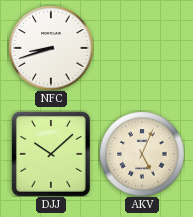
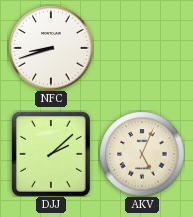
DJJ: 10:08 -> 2:08
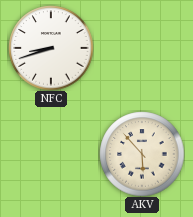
DJJ: 2:08 -> none
AKV: 5:04 -> 5:53
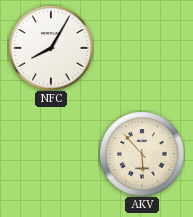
NFC: 8:42 -> 8:05
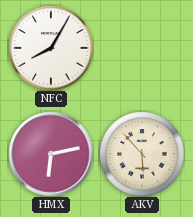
HMX: none -> 6:13
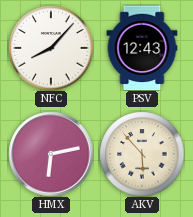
NFC: 8:05 -> 8:07
PSV: none -> 12:43
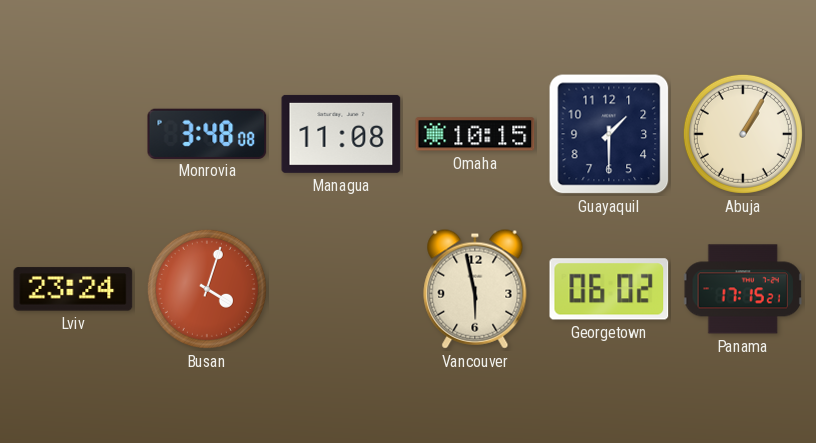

→ **EXERCISE**: Write out the rows again word for word, starting at the row that contains "DJJ: 2:08 -> none" and ending at the last row above. Leave out the pictures.

→ **ANSWER TO THE PROBLEM**:
DJJ: 2:08 -> none
AKV: 5:04 -> 5:53
NFC: 8:42 -> 8:05
HMX: none -> 6:13
NFC: 8:05 -> 8:07
PSV: none -> 12:43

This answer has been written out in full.